Records supplied:
━━━━━━━━

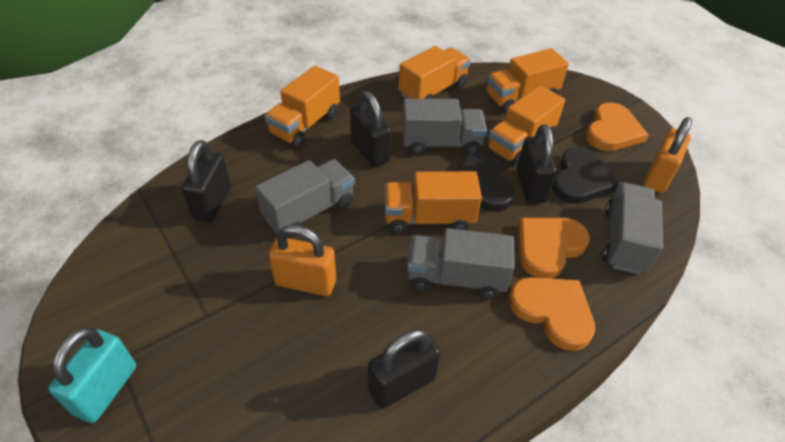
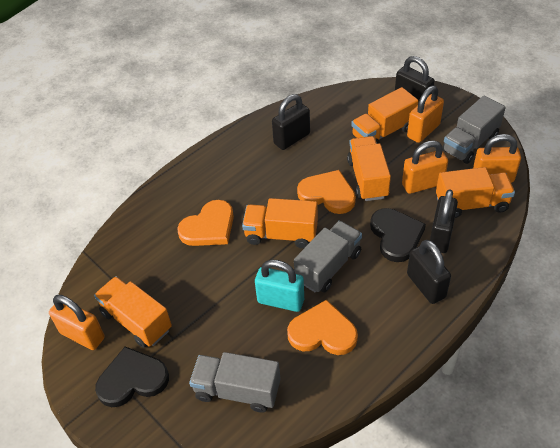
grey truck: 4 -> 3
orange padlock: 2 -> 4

━━━━━━━━

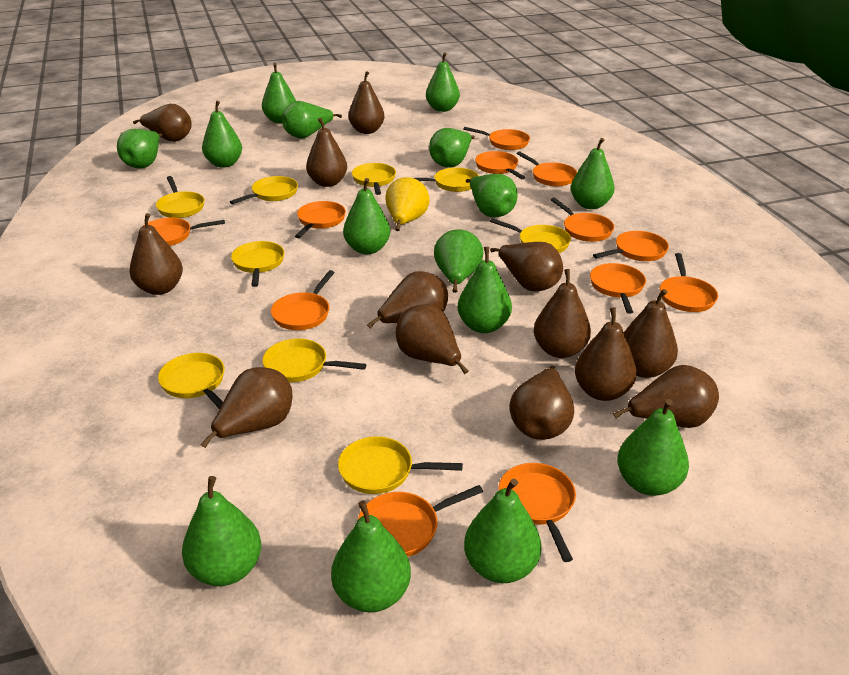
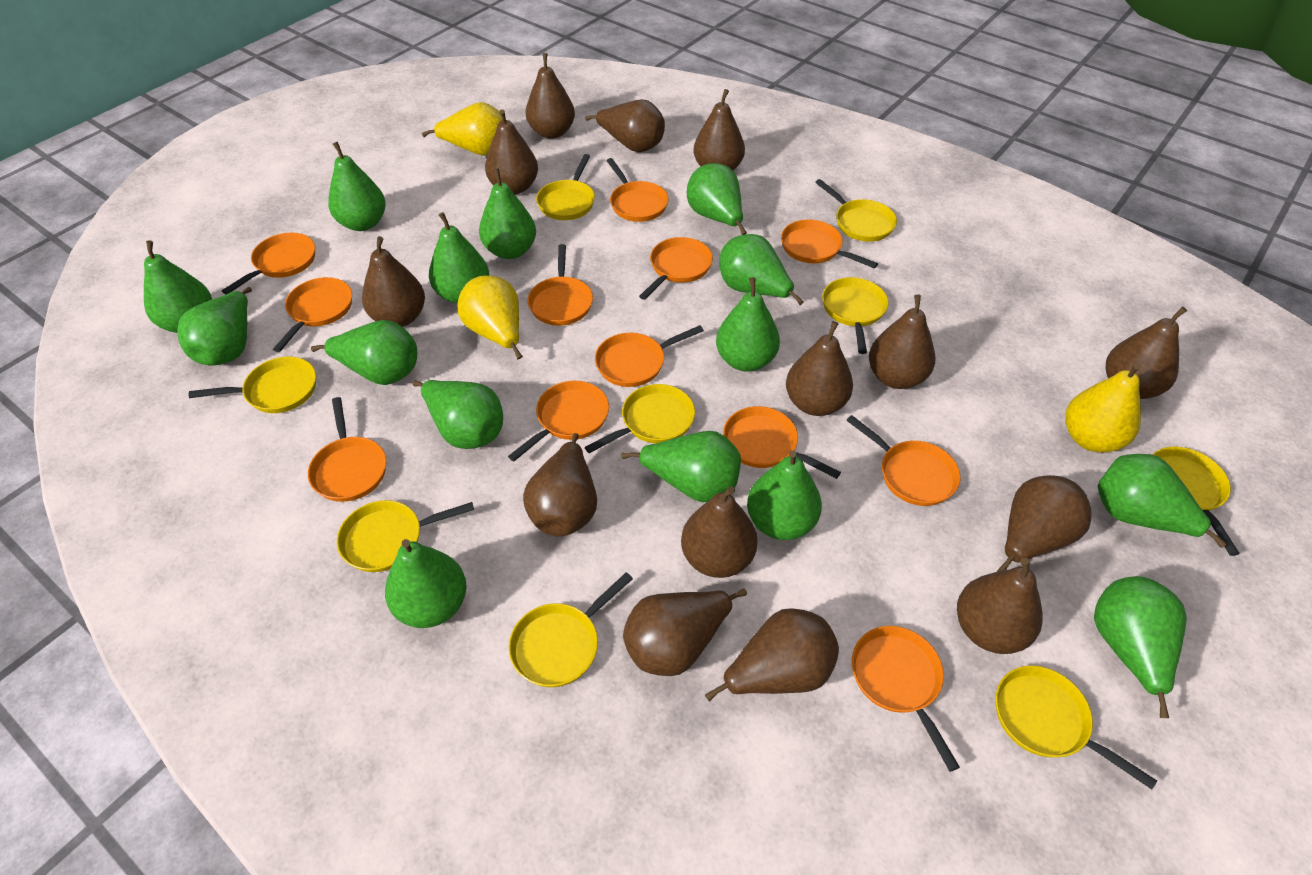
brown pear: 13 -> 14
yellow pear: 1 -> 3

━━━━━━━━

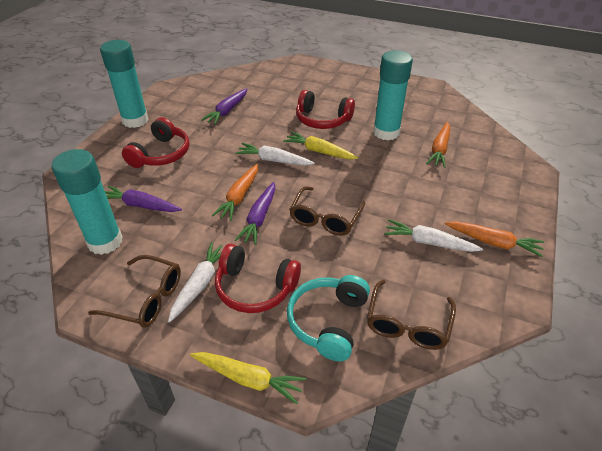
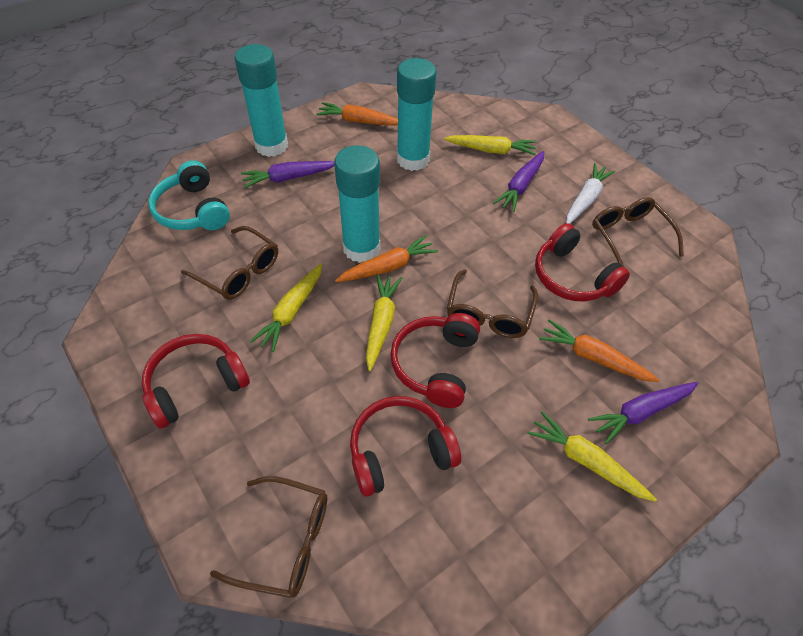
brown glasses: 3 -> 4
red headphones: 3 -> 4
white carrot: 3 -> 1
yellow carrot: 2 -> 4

━━━━━━━━

What to do: From the records above, transcribe without alteration every line from the one with "red headphones: 3 -> 4" to the one with "yellow carrot: 2 -> 4", inclusive.

Problem solution:
red headphones: 3 -> 4
white carrot: 3 -> 1
yellow carrot: 2 -> 4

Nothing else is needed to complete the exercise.